How many lines in the records contain the string "Humdrum", with case counting? Give only the number.

----- Information supplied -----

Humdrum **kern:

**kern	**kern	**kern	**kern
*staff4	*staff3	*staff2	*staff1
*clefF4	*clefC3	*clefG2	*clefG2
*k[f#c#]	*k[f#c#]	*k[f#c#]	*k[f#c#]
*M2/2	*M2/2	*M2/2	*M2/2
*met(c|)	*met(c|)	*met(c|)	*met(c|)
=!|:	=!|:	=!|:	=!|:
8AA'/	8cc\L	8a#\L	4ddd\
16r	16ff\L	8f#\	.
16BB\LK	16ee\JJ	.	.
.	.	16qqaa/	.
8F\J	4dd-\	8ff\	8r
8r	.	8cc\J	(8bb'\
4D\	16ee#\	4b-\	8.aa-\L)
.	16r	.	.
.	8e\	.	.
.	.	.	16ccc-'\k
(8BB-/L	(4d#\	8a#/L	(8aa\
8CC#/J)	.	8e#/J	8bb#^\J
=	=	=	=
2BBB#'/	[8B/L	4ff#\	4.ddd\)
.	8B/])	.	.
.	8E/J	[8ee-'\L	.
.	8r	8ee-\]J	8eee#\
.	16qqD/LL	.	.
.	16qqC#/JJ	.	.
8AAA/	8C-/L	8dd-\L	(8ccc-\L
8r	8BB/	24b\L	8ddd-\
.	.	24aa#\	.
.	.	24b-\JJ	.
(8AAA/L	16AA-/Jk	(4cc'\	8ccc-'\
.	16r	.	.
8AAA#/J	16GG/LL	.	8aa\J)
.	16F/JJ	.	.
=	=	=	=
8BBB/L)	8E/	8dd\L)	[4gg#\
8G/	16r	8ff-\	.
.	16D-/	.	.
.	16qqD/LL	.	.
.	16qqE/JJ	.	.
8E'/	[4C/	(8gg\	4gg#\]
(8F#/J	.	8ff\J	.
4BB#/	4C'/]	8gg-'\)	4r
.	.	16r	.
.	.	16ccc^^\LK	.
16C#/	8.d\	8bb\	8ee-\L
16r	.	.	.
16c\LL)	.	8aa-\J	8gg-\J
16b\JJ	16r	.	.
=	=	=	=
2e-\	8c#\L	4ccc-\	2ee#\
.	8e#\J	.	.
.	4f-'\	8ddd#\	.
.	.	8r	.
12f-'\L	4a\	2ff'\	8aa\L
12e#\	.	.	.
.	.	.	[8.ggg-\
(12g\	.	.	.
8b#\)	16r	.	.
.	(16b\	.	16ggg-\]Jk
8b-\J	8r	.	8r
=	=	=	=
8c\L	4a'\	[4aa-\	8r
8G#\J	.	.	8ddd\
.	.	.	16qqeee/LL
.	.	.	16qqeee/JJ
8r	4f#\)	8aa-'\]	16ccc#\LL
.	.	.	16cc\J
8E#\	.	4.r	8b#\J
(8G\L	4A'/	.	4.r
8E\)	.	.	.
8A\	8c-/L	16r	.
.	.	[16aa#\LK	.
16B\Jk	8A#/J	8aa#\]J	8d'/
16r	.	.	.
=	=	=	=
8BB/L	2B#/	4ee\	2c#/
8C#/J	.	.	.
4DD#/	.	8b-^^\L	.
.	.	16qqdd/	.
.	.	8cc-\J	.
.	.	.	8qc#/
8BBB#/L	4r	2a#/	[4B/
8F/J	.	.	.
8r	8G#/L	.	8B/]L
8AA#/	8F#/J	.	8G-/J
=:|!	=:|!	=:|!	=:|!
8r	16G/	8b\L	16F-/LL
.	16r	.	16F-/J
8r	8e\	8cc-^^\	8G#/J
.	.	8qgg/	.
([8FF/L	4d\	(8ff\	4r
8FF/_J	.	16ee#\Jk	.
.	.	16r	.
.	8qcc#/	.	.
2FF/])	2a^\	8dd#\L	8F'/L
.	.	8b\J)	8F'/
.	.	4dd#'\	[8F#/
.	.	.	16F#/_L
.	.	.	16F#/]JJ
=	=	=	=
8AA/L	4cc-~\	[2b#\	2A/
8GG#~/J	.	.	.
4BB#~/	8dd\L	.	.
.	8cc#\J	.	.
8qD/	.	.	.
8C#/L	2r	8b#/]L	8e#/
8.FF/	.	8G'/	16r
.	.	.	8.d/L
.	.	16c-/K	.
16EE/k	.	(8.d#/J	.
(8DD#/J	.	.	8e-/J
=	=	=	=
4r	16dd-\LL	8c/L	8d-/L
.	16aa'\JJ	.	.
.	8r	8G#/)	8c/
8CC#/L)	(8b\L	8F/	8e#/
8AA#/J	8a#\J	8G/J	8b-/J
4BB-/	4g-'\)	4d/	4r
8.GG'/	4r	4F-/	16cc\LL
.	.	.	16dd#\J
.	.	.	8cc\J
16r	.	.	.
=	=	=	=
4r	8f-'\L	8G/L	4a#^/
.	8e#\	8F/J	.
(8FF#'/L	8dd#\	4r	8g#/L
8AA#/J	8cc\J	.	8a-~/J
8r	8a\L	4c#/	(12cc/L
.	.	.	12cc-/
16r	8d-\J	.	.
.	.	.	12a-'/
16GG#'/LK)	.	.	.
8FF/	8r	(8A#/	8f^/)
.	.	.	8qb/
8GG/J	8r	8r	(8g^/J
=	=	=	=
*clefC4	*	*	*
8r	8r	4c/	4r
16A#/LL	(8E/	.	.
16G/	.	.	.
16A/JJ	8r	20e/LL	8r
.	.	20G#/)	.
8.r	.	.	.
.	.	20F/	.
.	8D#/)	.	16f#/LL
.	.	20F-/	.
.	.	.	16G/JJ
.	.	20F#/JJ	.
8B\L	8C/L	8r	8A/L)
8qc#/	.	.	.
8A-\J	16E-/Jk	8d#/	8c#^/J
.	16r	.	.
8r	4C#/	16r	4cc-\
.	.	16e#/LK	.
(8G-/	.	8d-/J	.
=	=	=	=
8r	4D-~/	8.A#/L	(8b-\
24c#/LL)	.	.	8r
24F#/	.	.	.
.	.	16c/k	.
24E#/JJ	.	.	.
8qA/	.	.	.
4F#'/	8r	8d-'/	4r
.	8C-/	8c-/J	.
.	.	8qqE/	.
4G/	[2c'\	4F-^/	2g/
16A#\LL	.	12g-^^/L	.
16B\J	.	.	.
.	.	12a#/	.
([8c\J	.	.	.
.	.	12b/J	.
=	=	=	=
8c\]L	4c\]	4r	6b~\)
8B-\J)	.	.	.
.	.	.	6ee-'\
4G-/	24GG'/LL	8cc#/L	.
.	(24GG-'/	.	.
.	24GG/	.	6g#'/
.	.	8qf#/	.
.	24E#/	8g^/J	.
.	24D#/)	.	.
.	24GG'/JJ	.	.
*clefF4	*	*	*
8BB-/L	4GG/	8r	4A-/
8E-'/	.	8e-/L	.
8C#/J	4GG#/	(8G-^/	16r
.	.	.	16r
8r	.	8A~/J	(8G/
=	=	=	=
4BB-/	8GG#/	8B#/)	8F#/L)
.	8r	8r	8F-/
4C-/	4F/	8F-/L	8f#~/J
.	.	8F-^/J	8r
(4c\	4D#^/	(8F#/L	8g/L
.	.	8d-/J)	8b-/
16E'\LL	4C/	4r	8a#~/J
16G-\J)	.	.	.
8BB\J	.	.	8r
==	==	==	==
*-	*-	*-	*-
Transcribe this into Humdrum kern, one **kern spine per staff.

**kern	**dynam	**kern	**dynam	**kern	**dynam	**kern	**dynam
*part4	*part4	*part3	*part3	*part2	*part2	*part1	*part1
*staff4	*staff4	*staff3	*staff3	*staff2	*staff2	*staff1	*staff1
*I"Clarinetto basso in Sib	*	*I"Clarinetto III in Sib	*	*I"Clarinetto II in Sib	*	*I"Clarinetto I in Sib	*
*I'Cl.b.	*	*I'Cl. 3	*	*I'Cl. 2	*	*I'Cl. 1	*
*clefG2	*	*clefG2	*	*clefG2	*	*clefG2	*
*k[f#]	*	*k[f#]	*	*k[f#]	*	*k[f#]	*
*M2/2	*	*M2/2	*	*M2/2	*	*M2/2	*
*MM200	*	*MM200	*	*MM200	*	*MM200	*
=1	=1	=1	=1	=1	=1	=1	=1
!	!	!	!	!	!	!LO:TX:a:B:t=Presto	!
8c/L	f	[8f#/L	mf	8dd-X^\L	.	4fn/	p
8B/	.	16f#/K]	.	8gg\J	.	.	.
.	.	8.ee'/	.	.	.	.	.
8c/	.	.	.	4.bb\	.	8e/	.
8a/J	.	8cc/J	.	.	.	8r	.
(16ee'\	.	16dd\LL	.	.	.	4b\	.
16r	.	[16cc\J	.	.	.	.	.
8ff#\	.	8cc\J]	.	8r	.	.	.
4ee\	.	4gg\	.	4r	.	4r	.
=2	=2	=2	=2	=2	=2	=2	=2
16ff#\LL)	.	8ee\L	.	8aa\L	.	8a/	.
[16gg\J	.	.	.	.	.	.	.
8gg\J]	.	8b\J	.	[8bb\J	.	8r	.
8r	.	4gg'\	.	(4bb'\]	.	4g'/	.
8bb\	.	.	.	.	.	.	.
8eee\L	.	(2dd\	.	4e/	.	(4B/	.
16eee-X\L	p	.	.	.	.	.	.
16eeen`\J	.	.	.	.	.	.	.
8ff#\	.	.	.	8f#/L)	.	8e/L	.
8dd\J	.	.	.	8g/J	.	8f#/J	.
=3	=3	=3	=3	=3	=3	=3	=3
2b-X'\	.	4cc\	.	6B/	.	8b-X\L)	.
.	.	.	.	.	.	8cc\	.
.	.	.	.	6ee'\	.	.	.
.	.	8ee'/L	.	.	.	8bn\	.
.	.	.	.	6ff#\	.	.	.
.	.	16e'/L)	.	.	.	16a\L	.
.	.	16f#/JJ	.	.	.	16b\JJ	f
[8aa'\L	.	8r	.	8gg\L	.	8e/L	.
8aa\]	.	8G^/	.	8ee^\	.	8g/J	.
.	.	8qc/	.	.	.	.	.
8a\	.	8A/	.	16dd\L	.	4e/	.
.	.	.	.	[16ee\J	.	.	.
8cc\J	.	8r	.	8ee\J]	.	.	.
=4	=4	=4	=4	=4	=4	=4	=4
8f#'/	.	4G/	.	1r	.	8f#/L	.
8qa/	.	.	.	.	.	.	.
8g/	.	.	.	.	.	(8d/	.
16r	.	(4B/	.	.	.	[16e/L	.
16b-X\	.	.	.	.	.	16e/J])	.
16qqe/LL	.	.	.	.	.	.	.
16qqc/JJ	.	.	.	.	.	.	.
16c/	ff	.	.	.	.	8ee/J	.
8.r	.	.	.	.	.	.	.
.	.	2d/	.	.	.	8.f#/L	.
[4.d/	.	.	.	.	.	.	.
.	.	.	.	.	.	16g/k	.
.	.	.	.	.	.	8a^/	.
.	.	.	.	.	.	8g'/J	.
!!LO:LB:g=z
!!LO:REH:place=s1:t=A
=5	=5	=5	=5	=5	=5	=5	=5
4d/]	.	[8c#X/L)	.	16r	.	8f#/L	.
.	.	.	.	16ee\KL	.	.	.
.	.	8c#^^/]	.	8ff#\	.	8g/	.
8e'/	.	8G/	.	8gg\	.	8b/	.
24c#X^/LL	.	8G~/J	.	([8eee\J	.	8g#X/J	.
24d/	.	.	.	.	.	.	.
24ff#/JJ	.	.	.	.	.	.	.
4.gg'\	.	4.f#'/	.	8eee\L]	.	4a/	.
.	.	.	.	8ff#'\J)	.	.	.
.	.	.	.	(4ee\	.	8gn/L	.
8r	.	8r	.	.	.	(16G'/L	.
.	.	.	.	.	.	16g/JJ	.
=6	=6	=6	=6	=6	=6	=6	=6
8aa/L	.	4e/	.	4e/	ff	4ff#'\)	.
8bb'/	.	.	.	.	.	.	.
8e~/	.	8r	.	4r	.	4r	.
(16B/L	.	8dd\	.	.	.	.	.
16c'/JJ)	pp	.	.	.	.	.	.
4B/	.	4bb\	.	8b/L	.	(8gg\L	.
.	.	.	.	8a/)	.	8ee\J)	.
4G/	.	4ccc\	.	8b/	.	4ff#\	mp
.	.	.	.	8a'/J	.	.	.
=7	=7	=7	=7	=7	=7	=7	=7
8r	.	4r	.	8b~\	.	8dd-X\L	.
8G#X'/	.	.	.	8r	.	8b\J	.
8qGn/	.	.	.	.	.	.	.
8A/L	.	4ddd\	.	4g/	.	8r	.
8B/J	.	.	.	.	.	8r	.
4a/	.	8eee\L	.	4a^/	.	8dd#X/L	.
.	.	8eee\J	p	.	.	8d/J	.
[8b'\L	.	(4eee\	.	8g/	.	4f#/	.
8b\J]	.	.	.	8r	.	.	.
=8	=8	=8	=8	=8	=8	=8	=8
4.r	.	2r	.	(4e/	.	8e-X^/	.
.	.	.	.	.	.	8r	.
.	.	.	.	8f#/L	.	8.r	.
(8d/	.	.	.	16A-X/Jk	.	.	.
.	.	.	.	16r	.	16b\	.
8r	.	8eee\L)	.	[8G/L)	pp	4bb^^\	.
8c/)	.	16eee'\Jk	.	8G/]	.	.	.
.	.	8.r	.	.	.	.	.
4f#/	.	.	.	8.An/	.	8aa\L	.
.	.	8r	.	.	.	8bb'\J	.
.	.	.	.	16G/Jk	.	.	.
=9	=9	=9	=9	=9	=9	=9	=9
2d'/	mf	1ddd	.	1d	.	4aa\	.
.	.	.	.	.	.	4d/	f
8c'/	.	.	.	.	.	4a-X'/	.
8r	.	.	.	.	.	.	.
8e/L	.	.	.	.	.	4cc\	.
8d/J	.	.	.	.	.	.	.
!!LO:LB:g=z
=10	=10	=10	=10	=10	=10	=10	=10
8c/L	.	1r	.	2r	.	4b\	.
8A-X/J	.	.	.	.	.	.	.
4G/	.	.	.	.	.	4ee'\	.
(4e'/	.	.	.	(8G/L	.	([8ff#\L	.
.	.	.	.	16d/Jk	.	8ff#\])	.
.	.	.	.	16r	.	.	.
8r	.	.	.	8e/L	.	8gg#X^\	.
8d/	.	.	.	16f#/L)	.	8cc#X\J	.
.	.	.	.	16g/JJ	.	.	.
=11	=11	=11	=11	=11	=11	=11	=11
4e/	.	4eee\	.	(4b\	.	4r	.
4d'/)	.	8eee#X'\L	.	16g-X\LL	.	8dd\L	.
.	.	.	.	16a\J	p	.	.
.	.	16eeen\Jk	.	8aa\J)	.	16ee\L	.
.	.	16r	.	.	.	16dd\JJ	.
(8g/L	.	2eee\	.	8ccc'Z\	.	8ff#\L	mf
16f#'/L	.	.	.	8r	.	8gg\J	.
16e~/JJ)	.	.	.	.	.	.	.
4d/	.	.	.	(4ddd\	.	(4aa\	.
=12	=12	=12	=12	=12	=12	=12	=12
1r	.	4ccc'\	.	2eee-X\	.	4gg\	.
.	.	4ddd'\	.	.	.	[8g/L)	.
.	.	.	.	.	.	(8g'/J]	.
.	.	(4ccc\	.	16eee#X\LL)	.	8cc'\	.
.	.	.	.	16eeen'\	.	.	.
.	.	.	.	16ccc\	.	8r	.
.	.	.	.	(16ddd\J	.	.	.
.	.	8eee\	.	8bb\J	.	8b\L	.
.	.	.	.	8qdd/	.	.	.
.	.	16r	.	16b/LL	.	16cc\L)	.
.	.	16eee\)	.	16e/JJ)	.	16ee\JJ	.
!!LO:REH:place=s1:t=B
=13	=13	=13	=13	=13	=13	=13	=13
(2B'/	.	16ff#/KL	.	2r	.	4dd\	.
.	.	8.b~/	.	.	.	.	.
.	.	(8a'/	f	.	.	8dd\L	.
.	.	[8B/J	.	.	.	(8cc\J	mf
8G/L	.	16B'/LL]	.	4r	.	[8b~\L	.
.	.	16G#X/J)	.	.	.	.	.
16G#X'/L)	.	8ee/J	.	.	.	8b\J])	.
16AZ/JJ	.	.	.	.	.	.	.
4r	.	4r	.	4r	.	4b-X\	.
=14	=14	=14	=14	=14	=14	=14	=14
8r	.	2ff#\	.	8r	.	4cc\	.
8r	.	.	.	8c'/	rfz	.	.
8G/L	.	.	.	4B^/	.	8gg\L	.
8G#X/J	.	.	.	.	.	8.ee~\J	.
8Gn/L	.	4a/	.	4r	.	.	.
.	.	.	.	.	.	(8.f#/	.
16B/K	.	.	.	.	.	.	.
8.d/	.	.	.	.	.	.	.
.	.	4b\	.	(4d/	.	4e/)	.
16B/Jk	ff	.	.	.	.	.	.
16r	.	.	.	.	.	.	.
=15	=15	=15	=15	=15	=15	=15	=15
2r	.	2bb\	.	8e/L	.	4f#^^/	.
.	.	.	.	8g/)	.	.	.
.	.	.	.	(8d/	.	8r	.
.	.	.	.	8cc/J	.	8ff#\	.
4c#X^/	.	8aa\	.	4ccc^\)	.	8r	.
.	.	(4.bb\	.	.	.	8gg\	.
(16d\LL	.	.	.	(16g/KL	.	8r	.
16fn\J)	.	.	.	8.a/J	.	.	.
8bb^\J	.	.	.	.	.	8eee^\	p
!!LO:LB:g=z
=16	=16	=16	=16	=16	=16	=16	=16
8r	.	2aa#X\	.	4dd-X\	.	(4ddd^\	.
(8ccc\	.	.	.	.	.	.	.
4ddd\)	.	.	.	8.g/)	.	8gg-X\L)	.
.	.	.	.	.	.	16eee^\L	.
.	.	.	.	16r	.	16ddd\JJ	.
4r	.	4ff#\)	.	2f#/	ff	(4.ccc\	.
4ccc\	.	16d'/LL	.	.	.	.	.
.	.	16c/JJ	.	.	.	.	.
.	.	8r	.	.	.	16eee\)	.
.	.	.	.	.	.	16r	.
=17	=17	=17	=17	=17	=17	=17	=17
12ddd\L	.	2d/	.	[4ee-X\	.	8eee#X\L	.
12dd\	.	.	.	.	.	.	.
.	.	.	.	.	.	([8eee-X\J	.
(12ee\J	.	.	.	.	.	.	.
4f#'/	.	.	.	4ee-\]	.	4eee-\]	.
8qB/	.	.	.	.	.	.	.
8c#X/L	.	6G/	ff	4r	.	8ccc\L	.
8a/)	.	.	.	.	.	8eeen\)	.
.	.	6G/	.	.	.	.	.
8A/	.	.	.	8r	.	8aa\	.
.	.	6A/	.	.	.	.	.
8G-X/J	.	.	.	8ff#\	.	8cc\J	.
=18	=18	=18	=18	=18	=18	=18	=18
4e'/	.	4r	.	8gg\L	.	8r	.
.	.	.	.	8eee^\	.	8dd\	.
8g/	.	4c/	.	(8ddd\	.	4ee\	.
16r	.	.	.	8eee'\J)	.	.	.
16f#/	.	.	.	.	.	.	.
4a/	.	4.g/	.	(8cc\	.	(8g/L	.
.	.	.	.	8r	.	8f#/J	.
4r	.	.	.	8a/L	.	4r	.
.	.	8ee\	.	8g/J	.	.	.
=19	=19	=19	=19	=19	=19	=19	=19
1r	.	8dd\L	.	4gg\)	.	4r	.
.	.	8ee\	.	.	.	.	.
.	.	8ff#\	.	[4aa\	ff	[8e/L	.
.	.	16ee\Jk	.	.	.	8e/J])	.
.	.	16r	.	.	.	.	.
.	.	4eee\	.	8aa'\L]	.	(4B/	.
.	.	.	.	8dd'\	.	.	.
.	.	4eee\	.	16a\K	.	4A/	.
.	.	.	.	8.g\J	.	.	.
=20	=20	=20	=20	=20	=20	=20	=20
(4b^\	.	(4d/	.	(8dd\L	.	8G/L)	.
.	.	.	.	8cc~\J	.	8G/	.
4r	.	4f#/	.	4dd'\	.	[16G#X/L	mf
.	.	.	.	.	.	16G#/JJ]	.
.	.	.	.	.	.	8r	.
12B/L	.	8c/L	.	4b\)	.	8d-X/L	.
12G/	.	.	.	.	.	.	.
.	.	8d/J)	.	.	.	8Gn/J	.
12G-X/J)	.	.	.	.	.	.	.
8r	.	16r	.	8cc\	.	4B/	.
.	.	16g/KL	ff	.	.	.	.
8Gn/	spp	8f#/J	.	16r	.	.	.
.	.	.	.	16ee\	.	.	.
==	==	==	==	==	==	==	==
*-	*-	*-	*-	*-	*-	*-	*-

-----

Output of the task> 2